▶ **YOUR TASK**: Beginning at the top of the data below, restate every line word for word until the line containing "change=relocated; old=gorra/gris; first_place=663,240;" has been included, and omit the pictures.

----- PROVIDED MATERIAL -----

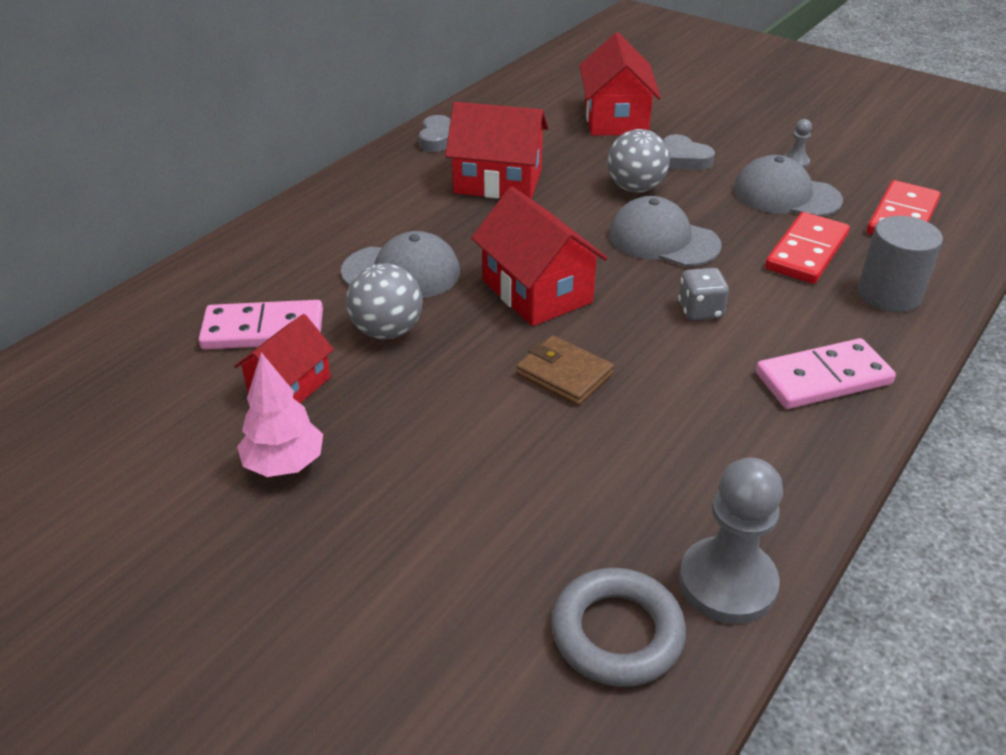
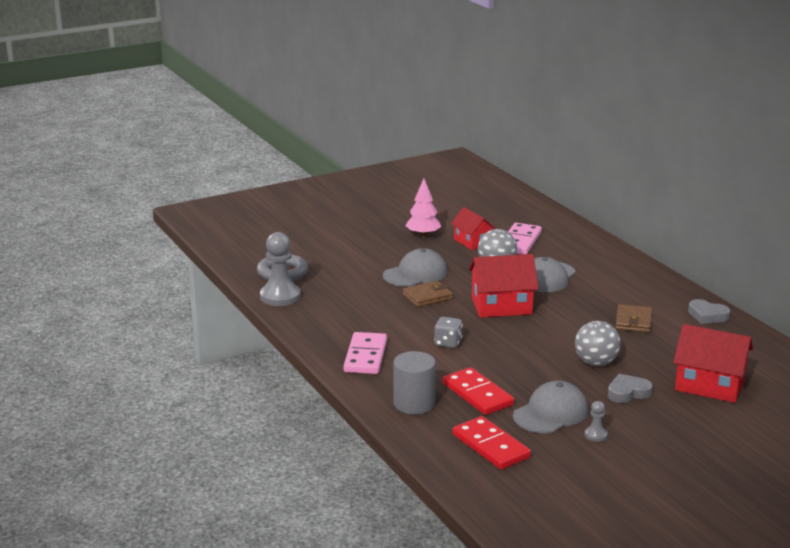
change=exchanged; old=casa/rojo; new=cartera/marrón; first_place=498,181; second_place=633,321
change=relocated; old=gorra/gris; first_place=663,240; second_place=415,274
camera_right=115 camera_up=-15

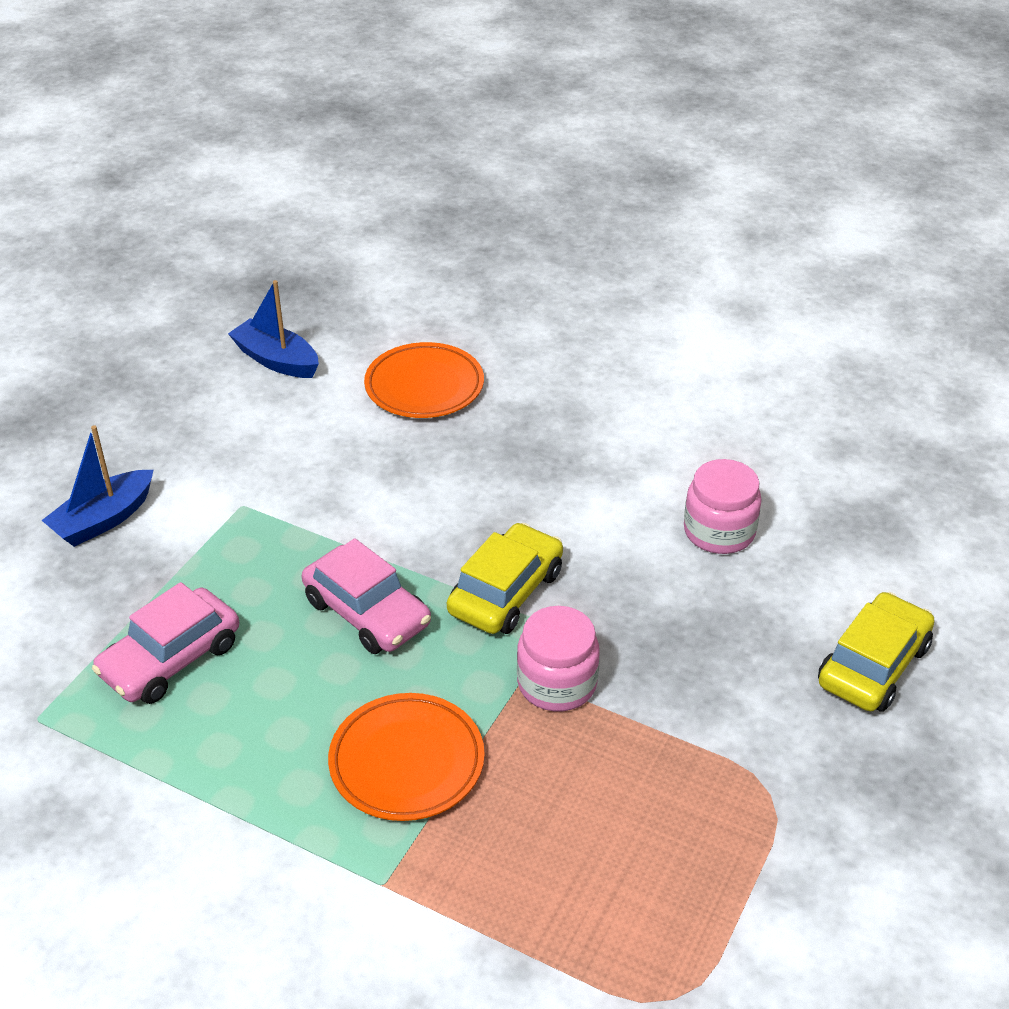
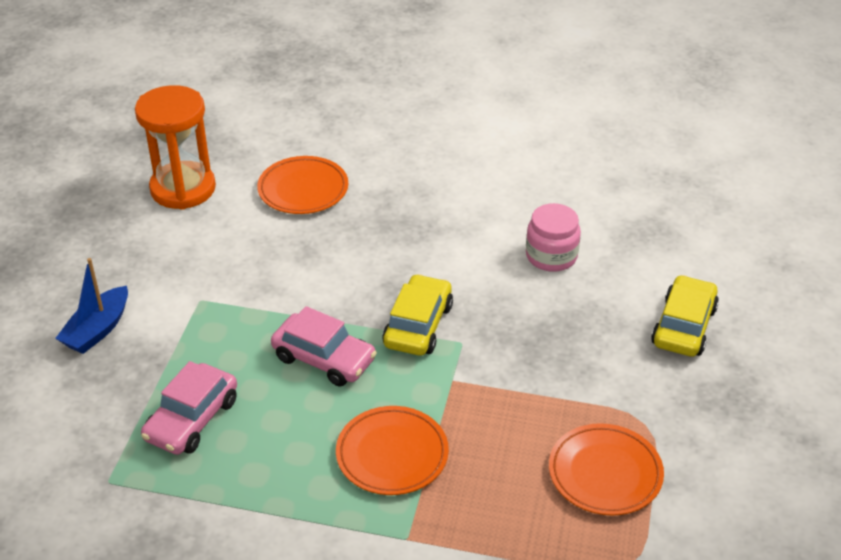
change=exchanged; old=barco/azul; new=reloj de arena/naranja; first_place=276,360; second_place=183,189
change=missing; old=tarro/rosa; first_place=557,683
change=appeared; new=plato/naranja; second_place=605,473
camera_right=-15 camera_up=0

-----

▶ **YOUR RESPONSE**:
change=exchanged; old=casa/rojo; new=cartera/marrón; first_place=498,181; second_place=633,321
change=relocated; old=gorra/gris; first_place=663,240; second_place=415,274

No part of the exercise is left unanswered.